◆ **What you should do**
Exactly as written, print every line of the listing below and omit its pictures.
+ + + +
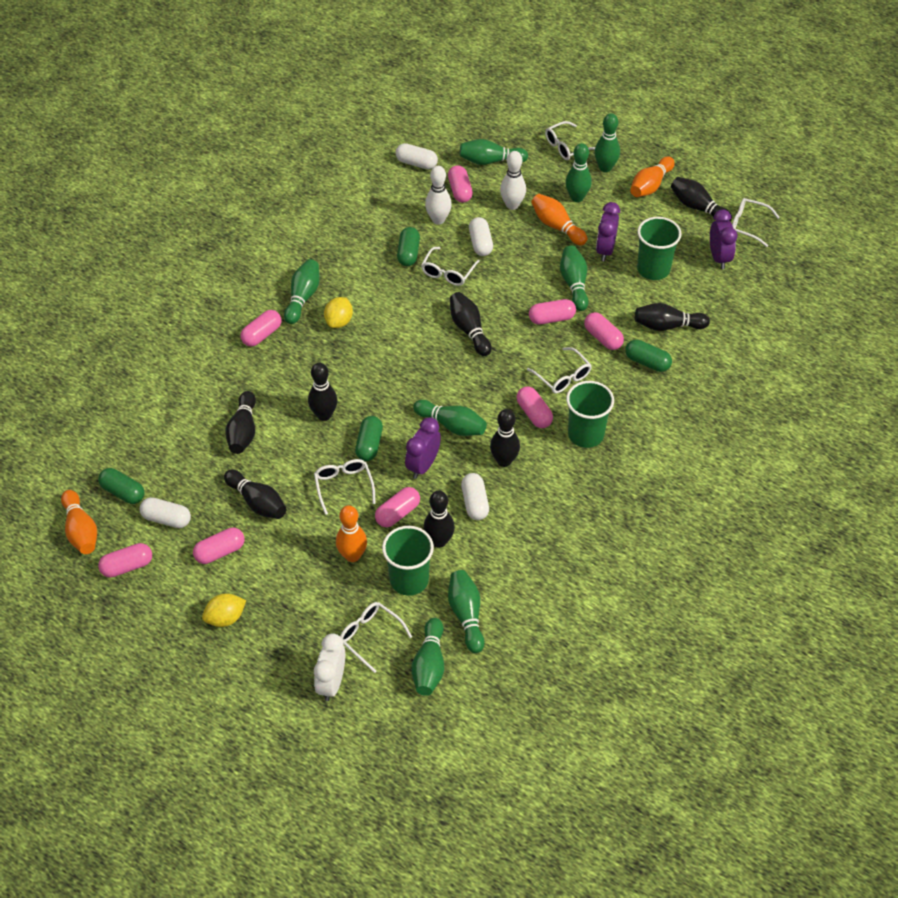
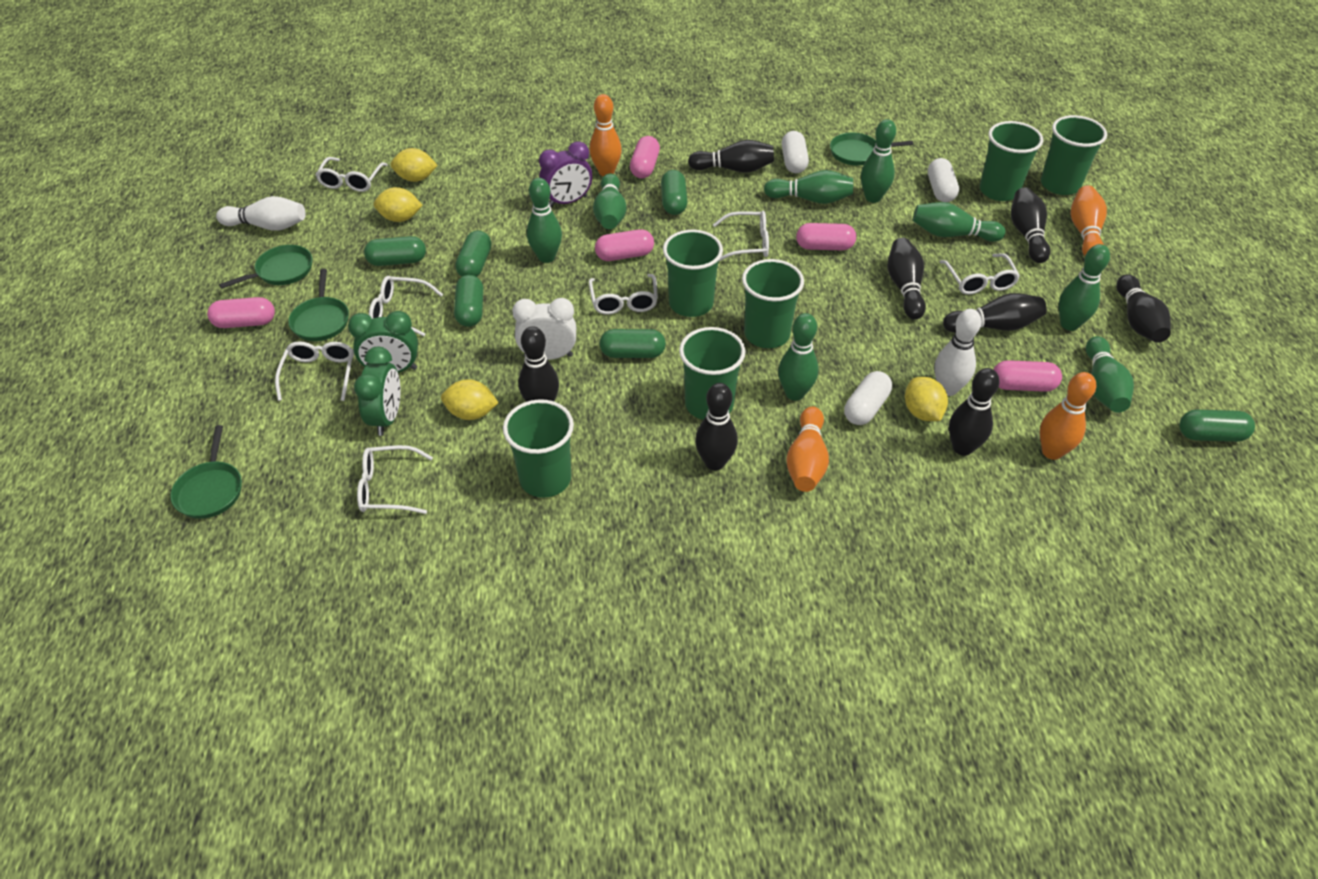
green capsule: 4 -> 6
green clock: 0 -> 2
green cup: 3 -> 6
green pan: 0 -> 4
pink capsule: 8 -> 5
purple clock: 3 -> 1
white capsule: 4 -> 3
white glasses: 6 -> 7
yellow lemon: 2 -> 4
+ + + +
◆ **Response to this exercise**
green capsule: 4 -> 6
green clock: 0 -> 2
green cup: 3 -> 6
green pan: 0 -> 4
pink capsule: 8 -> 5
purple clock: 3 -> 1
white capsule: 4 -> 3
white glasses: 6 -> 7
yellow lemon: 2 -> 4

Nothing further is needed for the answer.